To do:
Among the records that follow, find each line holding the word "orange" and copy it.

Information provided:
§ §

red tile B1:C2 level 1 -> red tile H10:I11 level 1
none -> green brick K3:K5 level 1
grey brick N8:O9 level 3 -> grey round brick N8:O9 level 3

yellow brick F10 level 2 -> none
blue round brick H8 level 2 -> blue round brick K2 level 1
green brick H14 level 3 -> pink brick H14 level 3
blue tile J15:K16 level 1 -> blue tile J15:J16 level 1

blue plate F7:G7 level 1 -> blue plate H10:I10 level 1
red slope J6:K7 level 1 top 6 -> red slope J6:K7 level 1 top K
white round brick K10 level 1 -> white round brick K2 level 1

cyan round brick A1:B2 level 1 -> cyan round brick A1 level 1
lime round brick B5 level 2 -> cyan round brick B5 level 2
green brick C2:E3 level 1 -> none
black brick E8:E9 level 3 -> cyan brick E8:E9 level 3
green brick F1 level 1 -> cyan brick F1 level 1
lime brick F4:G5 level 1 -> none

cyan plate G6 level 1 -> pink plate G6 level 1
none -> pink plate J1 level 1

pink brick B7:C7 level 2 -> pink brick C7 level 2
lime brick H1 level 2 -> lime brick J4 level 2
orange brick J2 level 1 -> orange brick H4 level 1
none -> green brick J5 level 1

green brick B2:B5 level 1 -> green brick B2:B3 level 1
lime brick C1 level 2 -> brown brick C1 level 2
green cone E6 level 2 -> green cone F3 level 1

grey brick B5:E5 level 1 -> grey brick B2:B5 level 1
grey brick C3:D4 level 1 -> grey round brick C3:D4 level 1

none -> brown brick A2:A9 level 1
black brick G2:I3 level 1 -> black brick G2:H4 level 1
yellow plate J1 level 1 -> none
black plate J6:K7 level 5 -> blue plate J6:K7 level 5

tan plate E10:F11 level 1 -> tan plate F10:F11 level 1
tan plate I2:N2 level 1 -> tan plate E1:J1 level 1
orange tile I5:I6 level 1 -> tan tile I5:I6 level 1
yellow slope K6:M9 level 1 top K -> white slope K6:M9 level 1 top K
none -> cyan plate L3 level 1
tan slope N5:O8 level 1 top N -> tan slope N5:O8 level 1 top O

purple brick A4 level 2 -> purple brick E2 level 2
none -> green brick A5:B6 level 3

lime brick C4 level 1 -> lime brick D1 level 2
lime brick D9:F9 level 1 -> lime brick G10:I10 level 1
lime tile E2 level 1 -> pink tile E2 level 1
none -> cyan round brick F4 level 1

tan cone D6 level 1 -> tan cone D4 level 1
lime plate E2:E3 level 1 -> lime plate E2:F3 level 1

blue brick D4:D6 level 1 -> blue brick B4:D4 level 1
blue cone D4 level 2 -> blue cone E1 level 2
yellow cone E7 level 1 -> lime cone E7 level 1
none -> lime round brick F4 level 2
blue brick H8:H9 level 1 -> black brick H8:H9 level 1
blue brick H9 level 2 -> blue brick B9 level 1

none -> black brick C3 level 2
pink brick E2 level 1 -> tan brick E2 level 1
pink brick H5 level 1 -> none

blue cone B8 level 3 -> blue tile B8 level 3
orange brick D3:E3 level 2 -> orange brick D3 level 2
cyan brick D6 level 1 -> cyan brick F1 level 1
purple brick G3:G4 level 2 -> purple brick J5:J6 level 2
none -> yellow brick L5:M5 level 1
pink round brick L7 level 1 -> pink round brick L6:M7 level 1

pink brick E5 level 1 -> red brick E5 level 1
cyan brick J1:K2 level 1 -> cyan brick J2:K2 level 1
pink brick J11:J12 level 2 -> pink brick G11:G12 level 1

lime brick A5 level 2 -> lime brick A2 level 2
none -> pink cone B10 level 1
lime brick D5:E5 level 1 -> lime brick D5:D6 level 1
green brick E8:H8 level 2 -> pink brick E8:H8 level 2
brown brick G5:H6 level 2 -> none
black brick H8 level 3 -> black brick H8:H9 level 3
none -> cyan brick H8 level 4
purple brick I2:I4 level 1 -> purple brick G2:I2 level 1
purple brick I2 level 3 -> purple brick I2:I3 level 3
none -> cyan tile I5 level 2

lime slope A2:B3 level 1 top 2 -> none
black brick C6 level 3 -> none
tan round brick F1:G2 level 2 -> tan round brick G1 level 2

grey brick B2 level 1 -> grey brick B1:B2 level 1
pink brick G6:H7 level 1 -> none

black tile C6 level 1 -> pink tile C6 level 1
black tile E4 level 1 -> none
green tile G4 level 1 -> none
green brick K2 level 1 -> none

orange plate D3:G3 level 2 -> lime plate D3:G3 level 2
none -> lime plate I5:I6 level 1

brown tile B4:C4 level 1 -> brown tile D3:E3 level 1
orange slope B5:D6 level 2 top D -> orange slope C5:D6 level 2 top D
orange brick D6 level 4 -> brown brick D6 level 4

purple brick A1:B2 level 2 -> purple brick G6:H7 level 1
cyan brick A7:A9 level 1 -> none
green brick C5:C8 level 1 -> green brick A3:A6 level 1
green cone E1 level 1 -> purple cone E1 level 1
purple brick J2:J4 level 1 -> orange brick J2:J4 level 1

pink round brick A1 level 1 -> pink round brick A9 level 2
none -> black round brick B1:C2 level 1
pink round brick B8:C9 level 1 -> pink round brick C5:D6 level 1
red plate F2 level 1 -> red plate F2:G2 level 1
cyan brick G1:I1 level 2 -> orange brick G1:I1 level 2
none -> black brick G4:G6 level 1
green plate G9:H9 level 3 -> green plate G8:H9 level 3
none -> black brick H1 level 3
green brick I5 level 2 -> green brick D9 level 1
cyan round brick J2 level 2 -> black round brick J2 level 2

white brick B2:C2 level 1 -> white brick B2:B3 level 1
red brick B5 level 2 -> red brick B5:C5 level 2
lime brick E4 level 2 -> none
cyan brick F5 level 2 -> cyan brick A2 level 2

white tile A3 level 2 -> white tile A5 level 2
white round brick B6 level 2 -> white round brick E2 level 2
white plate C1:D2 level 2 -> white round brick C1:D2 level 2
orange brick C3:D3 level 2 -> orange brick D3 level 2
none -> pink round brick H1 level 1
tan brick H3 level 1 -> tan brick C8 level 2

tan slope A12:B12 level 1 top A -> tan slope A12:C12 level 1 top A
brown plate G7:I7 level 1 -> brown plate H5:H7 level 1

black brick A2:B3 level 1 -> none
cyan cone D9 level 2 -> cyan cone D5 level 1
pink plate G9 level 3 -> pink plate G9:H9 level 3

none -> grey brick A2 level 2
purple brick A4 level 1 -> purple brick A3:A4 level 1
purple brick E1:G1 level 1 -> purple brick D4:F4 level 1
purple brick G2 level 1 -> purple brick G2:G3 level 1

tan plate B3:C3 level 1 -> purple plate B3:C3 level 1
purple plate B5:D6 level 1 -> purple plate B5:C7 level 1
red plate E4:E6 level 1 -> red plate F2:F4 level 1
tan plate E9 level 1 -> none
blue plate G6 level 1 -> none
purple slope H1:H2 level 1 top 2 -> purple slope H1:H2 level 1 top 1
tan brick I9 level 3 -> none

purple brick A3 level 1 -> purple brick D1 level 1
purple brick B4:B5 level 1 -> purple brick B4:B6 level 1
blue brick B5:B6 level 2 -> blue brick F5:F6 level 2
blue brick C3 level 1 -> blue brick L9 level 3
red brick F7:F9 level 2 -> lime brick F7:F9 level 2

§ §

Task solution:
orange brick J2 level 1 -> orange brick H4 level 1
orange tile I5:I6 level 1 -> tan tile I5:I6 level 1
orange brick D3:E3 level 2 -> orange brick D3 level 2
orange plate D3:G3 level 2 -> lime plate D3:G3 level 2
orange slope B5:D6 level 2 top D -> orange slope C5:D6 level 2 top D
orange brick D6 level 4 -> brown brick D6 level 4
purple brick J2:J4 level 1 -> orange brick J2:J4 level 1
cyan brick G1:I1 level 2 -> orange brick G1:I1 level 2
orange brick C3:D3 level 2 -> orange brick D3 level 2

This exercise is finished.